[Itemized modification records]
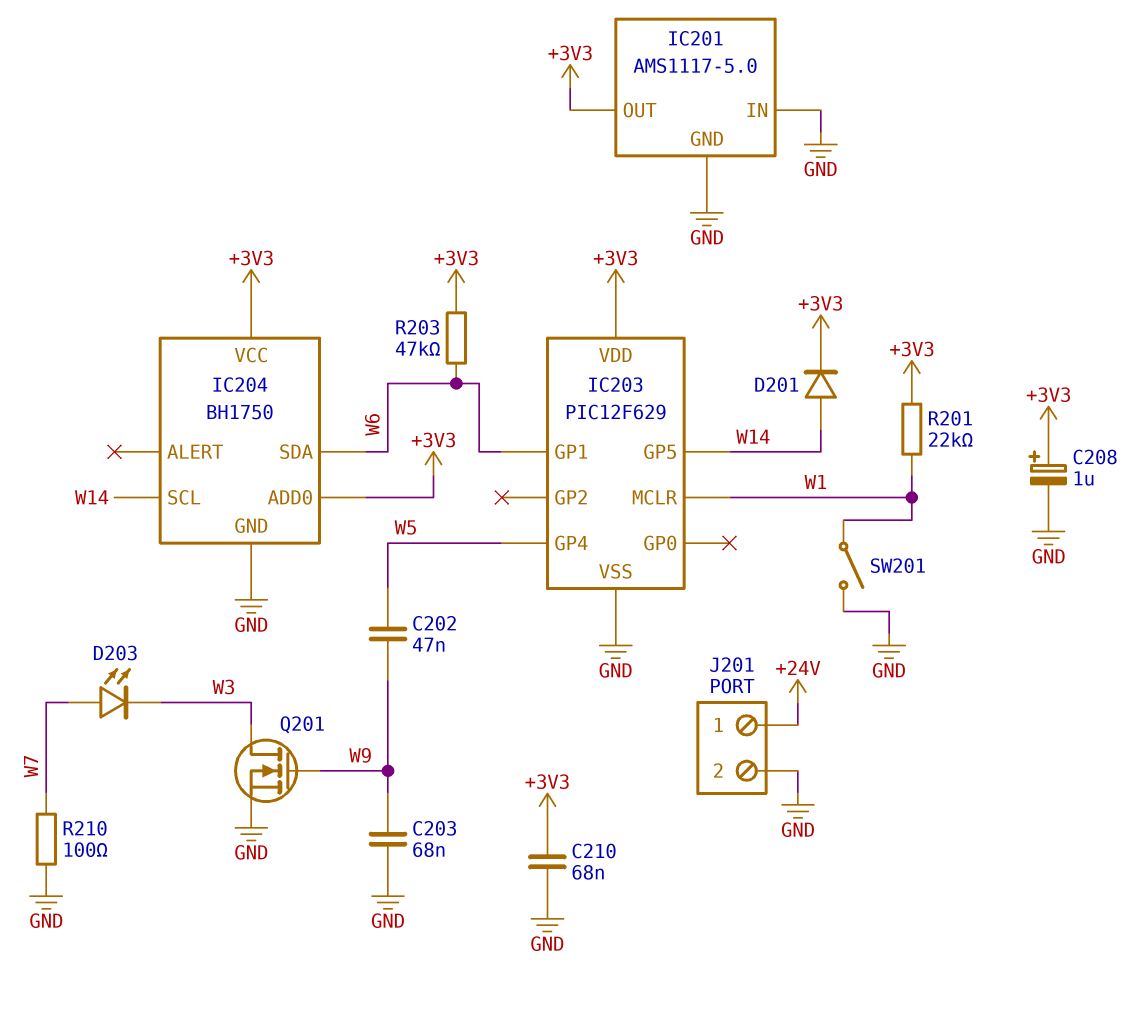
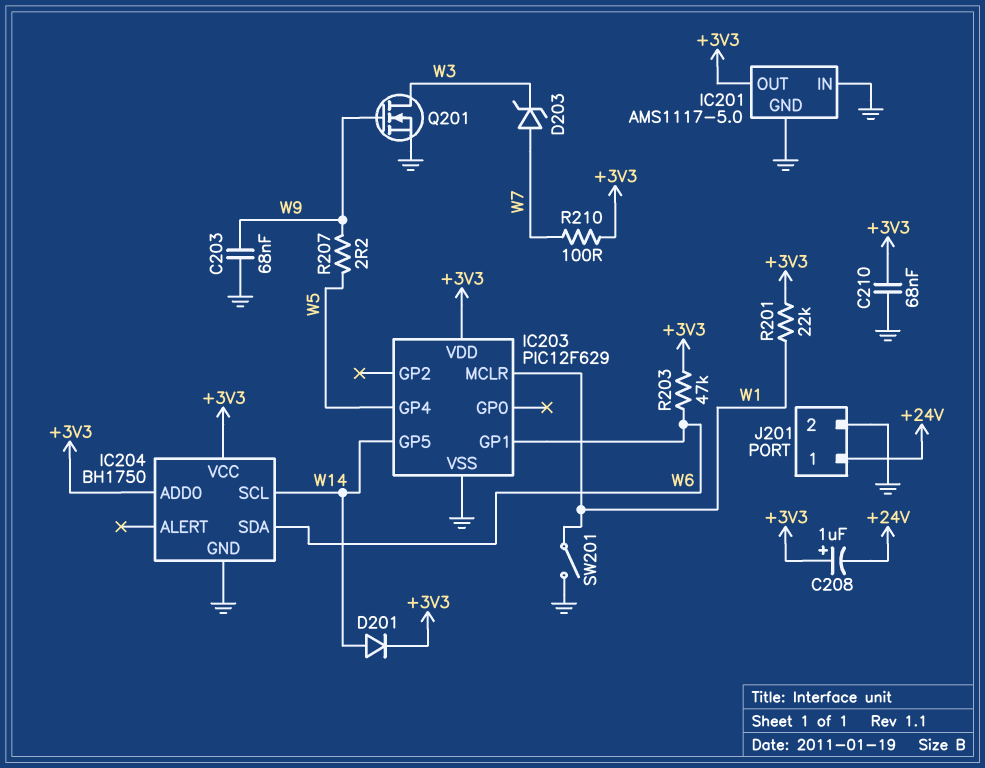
C202: 47nF (W5, W9) -> none
C208: 1uF (plus +3V3, minus GND) -> 1uF (plus +3V3, minus +24V)
D203: LED (A W7, K W3) -> zener (A W7, K W3)
R207: none -> 2.2 (W5, W9)
R210: 100 (GND, W7) -> 100 (+3V3, W7)

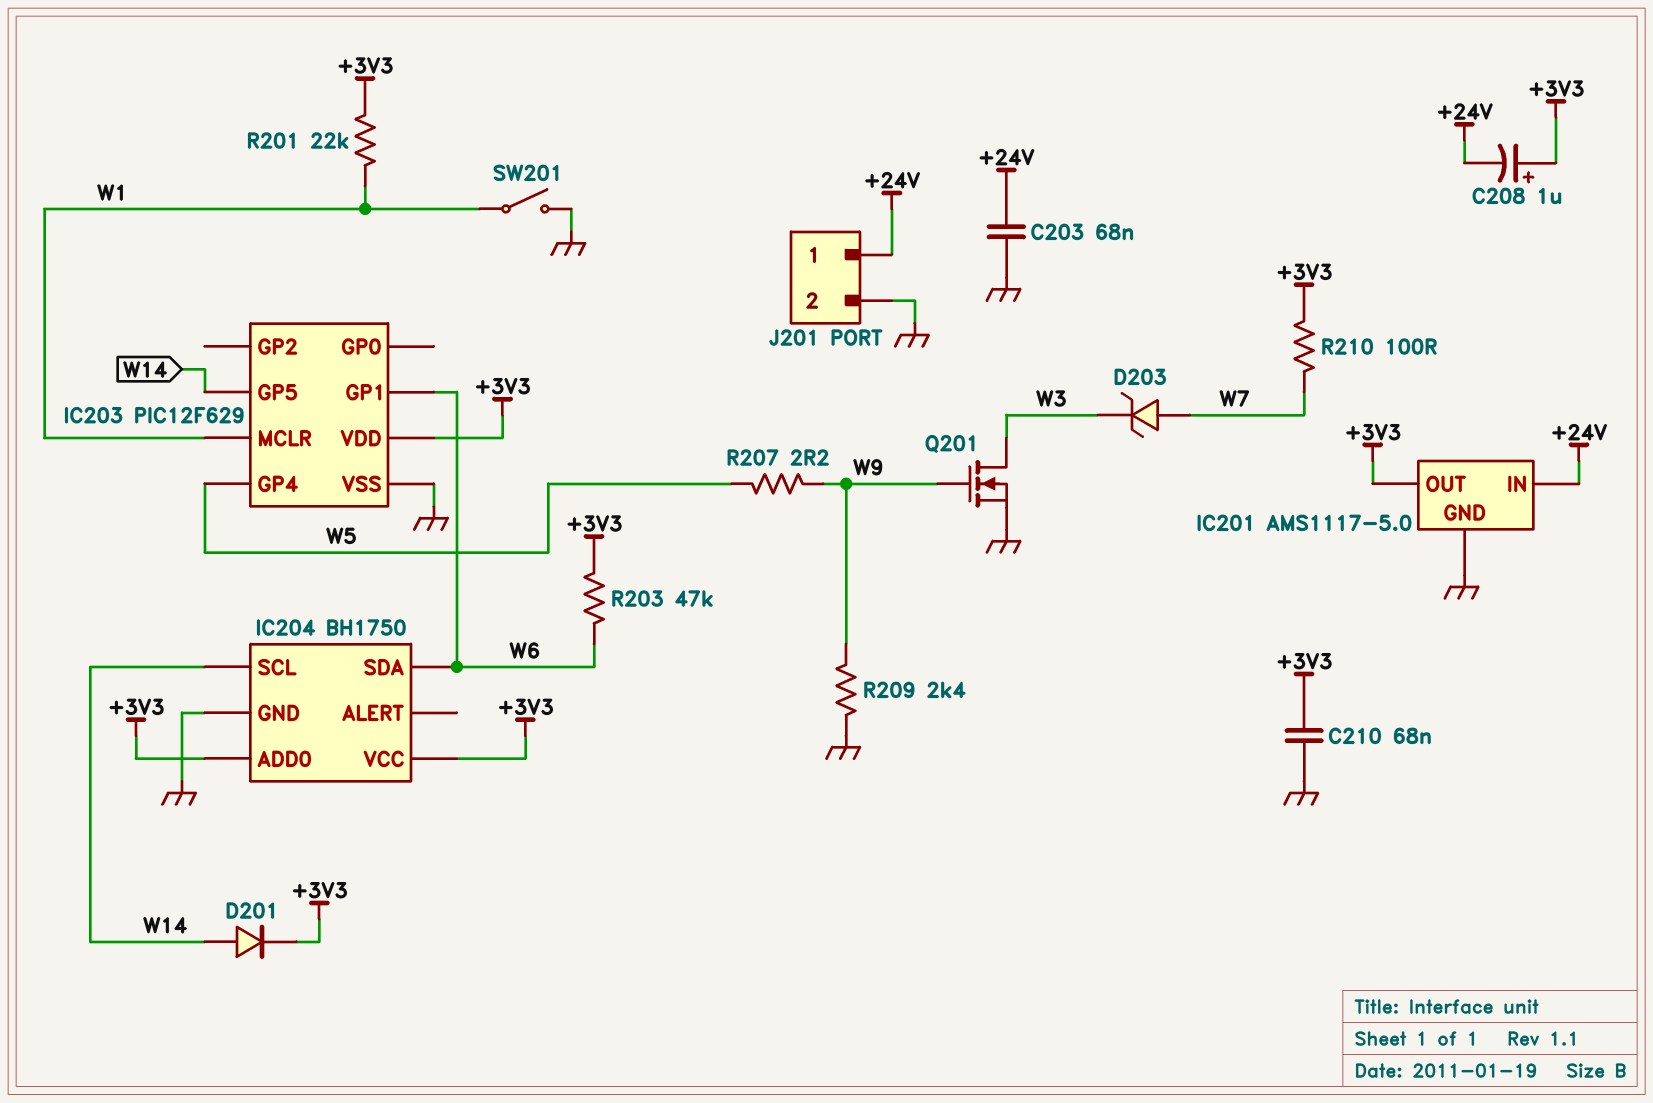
C203: 68nF (GND, W9) -> 68nF (+24V, GND)
IC201 pin IN: GND -> +24V
R209: none -> 2.4k (GND, W9)

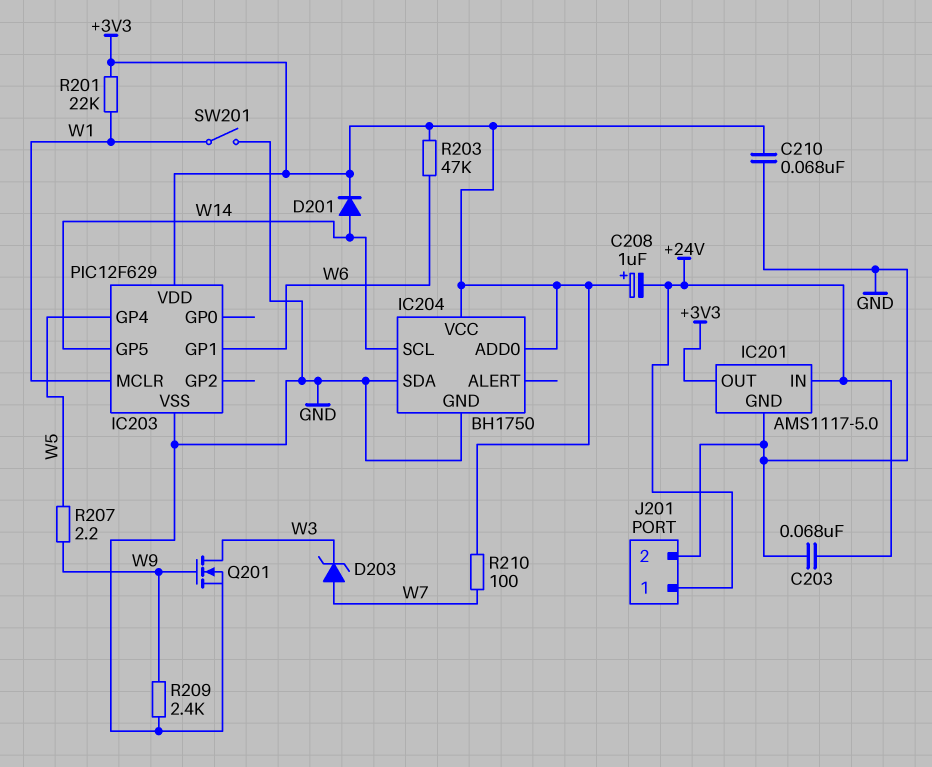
IC204 pin SDA: W6 -> GND

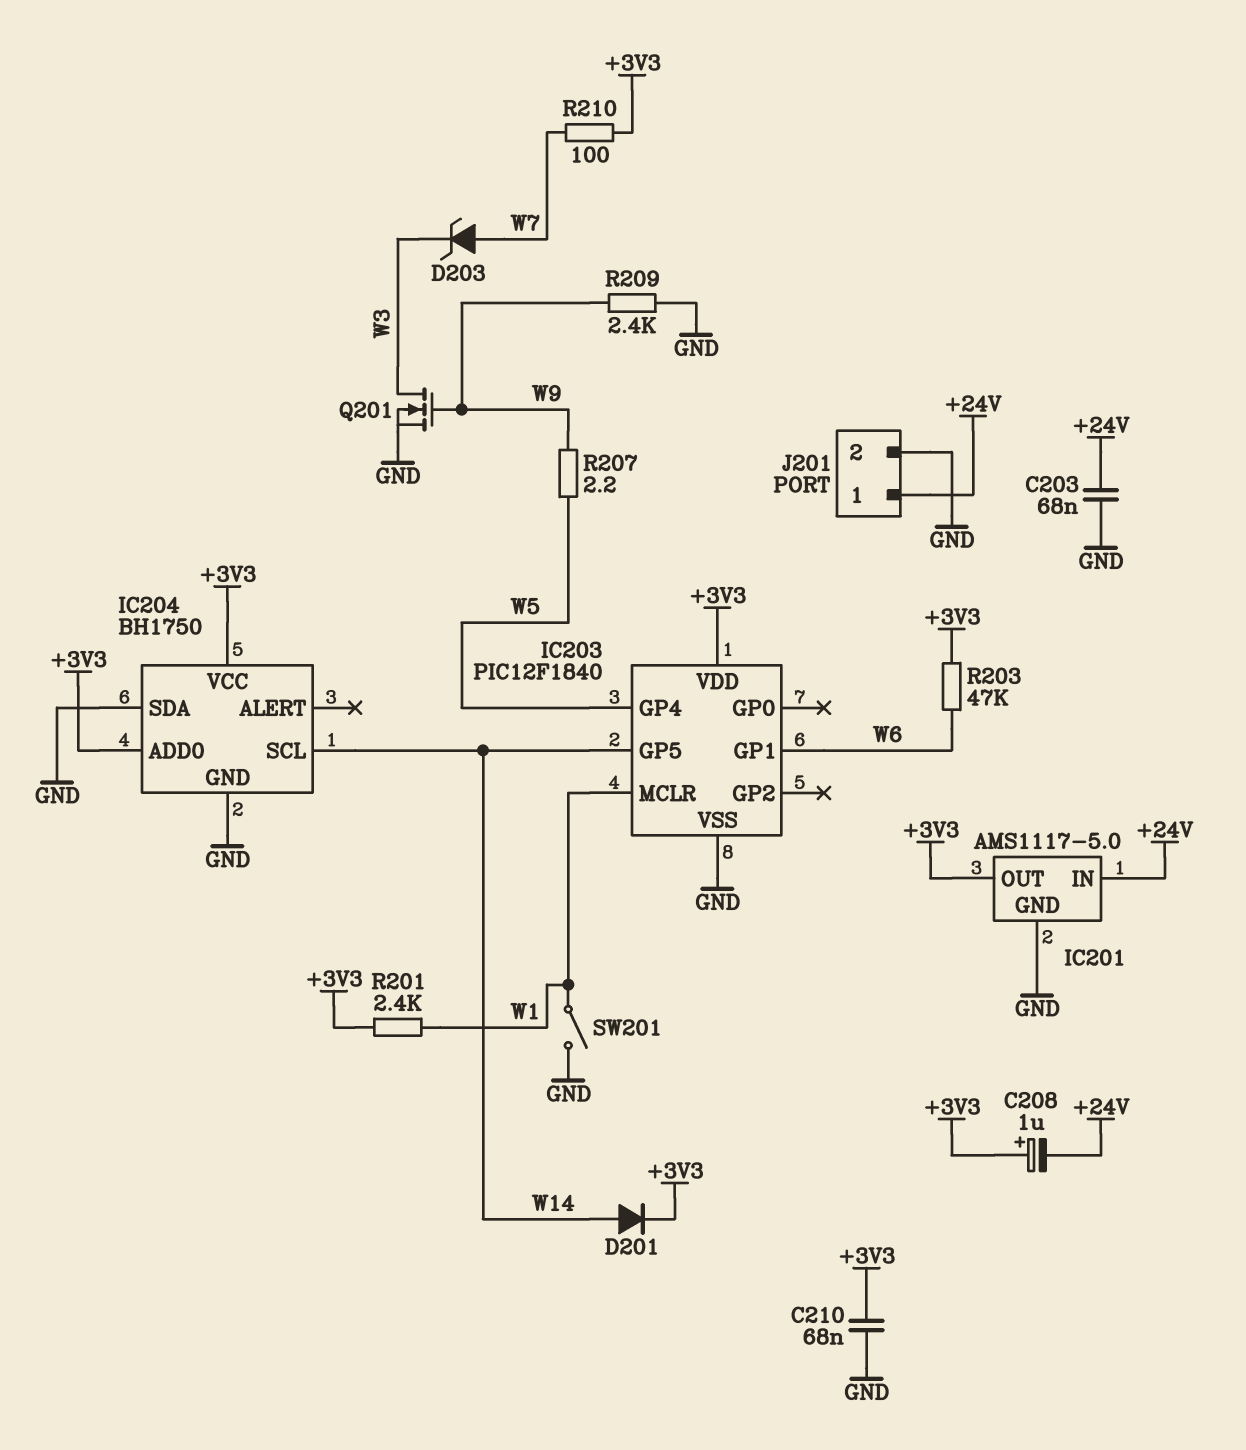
IC203: PIC12F629 -> PIC12F1840
R201: 22k (+3V3, W1) -> 2.4k (+3V3, W1)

### PROBLEM DETAILS
Print out every record above exactly as given. Do not include the pictures.

### RESPONSE BOX
C202: 47nF (W5, W9) -> none
C208: 1uF (plus +3V3, minus GND) -> 1uF (plus +3V3, minus +24V)
D203: LED (A W7, K W3) -> zener (A W7, K W3)
R207: none -> 2.2 (W5, W9)
R210: 100 (GND, W7) -> 100 (+3V3, W7)

C203: 68nF (GND, W9) -> 68nF (+24V, GND)
IC201 pin IN: GND -> +24V
R209: none -> 2.4k (GND, W9)

IC204 pin SDA: W6 -> GND

IC203: PIC12F629 -> PIC12F1840
R201: 22k (+3V3, W1) -> 2.4k (+3V3, W1)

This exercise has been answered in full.